--- Supplied records Enclosed Below ---

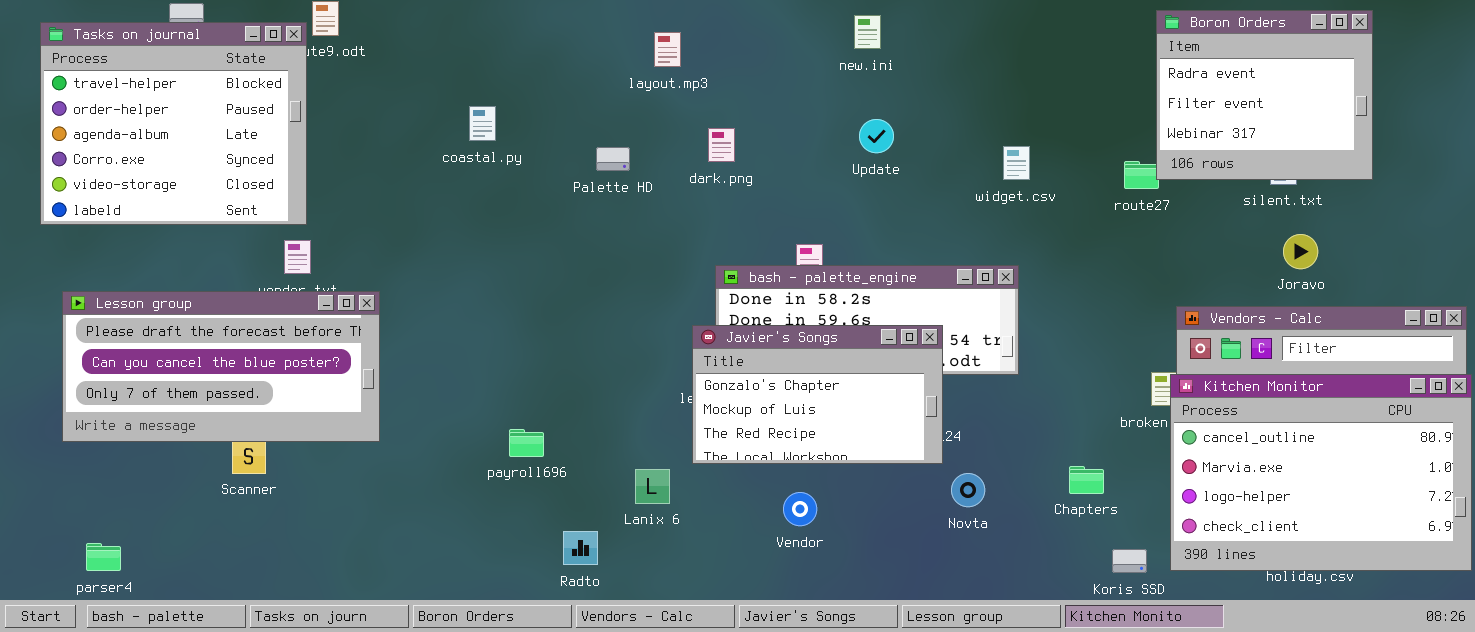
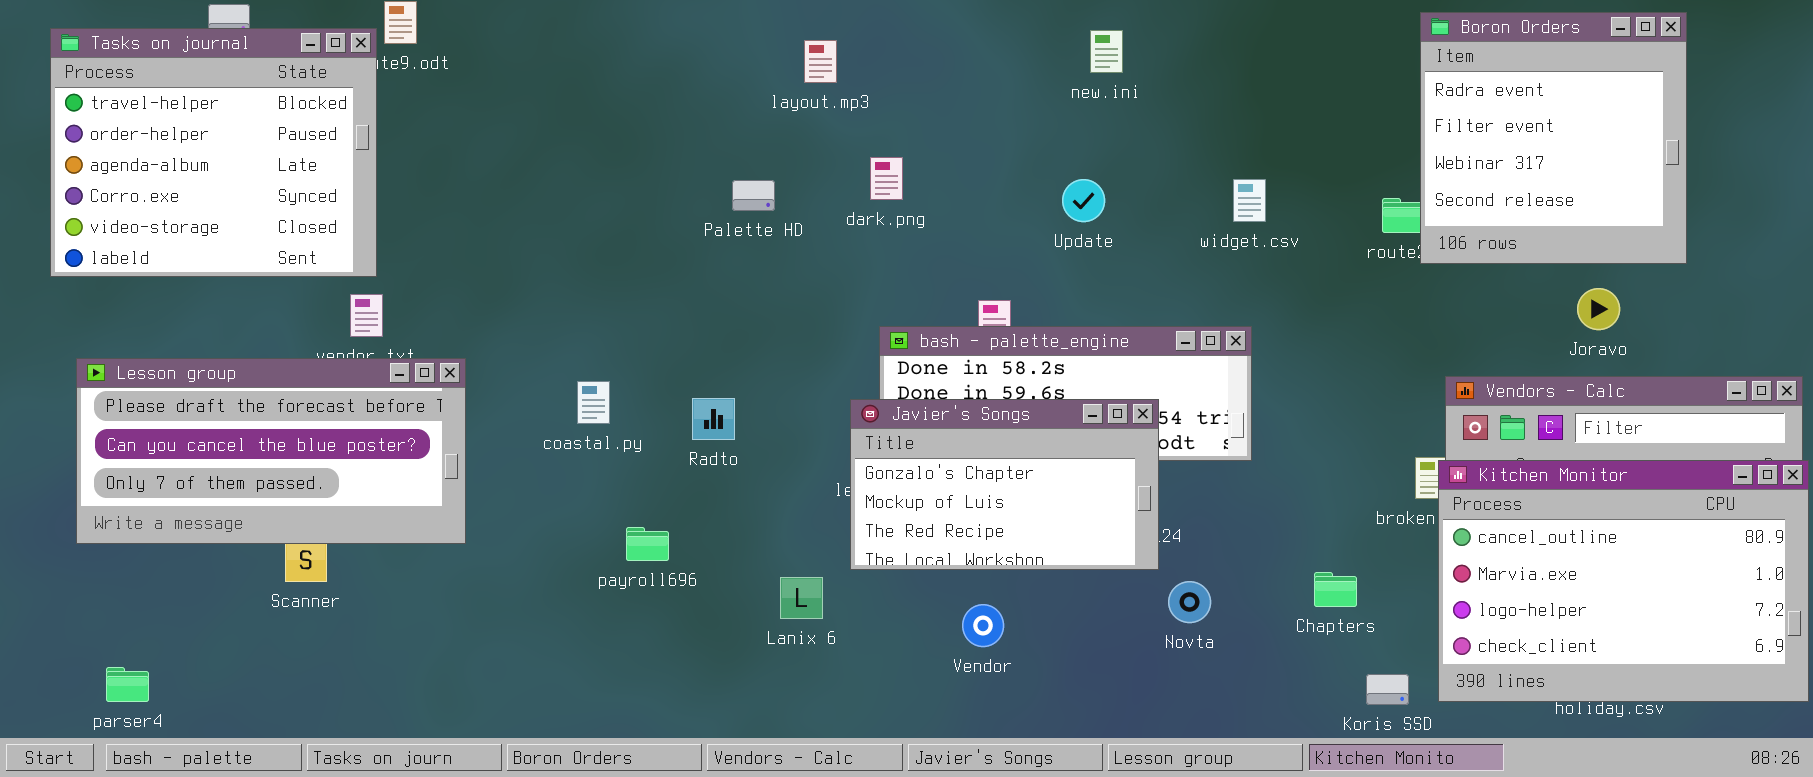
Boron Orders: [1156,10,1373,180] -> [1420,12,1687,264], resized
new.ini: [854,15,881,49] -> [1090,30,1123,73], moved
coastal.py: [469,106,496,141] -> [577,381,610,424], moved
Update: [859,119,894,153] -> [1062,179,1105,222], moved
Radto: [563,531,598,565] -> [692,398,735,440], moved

--- End of Enclosed Supplied records ---

Please write out all the data word for word, but keep every picture out.

Boron Orders: [1156,10,1373,180] -> [1420,12,1687,264], resized
new.ini: [854,15,881,49] -> [1090,30,1123,73], moved
coastal.py: [469,106,496,141] -> [577,381,610,424], moved
Update: [859,119,894,153] -> [1062,179,1105,222], moved
Radto: [563,531,598,565] -> [692,398,735,440], moved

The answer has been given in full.